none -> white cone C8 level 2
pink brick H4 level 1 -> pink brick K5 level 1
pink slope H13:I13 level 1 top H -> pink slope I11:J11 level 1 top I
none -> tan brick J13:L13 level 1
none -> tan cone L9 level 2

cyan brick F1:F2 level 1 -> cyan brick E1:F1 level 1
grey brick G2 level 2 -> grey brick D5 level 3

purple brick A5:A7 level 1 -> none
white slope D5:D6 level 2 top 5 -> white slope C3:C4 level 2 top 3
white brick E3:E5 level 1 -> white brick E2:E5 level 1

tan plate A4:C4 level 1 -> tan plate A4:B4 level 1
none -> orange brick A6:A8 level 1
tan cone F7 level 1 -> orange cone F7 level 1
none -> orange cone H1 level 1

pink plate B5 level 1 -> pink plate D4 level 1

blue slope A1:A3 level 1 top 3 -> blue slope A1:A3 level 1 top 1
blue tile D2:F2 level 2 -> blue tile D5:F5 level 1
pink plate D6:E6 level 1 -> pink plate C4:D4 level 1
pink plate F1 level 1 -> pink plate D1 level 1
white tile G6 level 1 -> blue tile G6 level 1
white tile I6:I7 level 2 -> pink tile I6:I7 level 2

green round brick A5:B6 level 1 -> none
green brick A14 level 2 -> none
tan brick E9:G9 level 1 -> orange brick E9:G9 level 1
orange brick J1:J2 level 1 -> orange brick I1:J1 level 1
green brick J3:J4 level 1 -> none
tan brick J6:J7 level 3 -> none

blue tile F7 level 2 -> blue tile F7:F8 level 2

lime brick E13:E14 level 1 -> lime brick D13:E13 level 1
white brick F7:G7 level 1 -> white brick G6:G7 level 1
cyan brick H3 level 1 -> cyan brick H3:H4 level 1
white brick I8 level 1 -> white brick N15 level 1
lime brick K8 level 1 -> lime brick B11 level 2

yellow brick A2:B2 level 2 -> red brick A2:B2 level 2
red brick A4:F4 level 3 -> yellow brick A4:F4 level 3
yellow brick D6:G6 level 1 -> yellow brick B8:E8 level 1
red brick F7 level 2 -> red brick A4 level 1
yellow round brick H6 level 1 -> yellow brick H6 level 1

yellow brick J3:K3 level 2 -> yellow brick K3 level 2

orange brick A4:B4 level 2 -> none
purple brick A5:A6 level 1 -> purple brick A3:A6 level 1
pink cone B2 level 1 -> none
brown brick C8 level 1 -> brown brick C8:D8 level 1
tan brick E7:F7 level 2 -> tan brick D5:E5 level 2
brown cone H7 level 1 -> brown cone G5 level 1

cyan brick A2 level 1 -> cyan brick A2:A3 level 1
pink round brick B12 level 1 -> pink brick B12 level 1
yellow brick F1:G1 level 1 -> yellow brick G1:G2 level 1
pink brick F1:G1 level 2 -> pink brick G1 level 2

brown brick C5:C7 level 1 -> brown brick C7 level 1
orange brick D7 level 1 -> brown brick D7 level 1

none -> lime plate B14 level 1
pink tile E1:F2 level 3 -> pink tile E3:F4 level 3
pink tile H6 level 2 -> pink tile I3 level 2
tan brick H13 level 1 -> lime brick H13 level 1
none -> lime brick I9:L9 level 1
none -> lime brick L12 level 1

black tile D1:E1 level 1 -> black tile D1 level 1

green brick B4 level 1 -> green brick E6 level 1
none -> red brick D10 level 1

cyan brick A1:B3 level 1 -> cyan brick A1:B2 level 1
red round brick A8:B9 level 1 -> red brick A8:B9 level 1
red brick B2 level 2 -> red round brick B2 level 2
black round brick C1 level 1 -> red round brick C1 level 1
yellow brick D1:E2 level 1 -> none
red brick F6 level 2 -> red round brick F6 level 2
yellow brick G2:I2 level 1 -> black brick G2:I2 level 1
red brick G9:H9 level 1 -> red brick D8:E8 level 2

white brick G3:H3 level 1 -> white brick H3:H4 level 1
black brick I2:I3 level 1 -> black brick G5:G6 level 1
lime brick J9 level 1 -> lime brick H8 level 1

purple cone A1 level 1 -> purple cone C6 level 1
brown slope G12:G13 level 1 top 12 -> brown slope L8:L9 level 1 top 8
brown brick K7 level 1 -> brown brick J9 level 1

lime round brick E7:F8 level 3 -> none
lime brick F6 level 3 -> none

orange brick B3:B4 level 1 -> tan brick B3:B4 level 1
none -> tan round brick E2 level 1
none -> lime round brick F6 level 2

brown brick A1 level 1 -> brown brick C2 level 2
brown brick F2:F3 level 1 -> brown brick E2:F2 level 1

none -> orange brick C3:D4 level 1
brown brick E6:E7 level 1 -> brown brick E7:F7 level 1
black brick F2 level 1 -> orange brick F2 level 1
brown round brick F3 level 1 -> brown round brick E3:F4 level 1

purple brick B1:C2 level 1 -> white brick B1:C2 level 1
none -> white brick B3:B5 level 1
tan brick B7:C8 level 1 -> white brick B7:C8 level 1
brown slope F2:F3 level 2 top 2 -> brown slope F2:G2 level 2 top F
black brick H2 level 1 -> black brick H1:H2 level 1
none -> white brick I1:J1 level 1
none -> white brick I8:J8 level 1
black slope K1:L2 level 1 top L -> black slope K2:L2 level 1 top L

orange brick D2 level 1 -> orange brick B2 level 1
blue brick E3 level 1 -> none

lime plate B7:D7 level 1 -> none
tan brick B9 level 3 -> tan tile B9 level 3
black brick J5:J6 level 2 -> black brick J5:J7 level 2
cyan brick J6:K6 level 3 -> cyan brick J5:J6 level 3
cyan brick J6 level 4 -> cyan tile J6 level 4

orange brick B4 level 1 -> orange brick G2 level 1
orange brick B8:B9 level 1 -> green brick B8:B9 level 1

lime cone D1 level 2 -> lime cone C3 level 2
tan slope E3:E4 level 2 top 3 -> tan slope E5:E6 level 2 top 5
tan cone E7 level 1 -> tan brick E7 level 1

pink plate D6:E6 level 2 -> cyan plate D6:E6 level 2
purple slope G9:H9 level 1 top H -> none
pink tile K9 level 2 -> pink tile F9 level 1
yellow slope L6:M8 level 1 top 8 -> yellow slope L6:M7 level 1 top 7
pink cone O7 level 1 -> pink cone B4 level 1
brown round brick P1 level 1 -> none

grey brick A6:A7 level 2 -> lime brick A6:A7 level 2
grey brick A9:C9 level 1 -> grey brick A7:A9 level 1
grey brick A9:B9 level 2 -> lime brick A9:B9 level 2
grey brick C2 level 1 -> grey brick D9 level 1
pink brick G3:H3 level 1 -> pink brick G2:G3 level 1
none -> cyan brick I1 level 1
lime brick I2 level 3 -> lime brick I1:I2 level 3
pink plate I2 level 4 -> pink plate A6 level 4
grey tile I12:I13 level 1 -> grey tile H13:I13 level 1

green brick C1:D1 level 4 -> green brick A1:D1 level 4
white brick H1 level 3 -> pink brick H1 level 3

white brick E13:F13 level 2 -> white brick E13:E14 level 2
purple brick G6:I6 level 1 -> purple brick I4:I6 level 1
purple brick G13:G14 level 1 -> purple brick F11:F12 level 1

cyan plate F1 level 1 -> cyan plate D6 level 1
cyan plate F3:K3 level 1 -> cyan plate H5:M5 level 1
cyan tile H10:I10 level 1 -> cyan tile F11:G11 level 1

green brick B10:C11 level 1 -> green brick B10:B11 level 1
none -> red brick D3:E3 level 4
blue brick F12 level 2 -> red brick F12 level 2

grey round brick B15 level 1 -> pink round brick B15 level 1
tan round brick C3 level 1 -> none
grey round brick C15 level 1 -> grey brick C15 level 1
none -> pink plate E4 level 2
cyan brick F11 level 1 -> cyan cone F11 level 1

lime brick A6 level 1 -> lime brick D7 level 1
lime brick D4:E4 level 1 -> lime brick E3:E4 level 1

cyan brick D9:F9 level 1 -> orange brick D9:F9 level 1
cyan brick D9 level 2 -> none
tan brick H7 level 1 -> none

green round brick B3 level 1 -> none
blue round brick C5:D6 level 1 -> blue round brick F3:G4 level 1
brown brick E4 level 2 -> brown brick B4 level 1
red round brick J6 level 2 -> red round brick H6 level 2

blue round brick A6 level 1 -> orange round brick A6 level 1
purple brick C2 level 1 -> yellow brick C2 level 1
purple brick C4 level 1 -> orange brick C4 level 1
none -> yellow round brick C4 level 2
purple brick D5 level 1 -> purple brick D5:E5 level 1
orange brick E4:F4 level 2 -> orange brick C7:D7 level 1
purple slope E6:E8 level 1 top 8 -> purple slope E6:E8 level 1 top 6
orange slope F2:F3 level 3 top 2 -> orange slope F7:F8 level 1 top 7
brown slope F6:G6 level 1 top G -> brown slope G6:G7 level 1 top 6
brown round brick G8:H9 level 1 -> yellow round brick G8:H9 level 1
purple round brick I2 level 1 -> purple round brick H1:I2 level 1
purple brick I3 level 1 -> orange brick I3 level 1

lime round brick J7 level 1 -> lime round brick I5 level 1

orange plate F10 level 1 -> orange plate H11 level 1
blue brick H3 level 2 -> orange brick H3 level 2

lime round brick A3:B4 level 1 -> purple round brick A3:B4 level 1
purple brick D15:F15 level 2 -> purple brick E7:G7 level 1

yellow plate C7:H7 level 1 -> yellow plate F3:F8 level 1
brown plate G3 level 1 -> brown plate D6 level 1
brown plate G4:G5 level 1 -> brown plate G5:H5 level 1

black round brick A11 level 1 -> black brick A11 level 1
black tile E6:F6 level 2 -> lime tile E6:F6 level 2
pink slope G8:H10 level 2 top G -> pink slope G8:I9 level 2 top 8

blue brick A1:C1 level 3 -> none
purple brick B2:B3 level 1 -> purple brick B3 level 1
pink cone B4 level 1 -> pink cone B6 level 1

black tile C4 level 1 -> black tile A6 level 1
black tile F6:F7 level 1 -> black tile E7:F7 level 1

################

Write down again the exact lines running from the beginning of the data to the line containing "white brick E3:E5", with both ends included.

(Problem solution)
none -> white cone C8 level 2
pink brick H4 level 1 -> pink brick K5 level 1
pink slope H13:I13 level 1 top H -> pink slope I11:J11 level 1 top I
none -> tan brick J13:L13 level 1
none -> tan cone L9 level 2

cyan brick F1:F2 level 1 -> cyan brick E1:F1 level 1
grey brick G2 level 2 -> grey brick D5 level 3

purple brick A5:A7 level 1 -> none
white slope D5:D6 level 2 top 5 -> white slope C3:C4 level 2 top 3
white brick E3:E5 level 1 -> white brick E2:E5 level 1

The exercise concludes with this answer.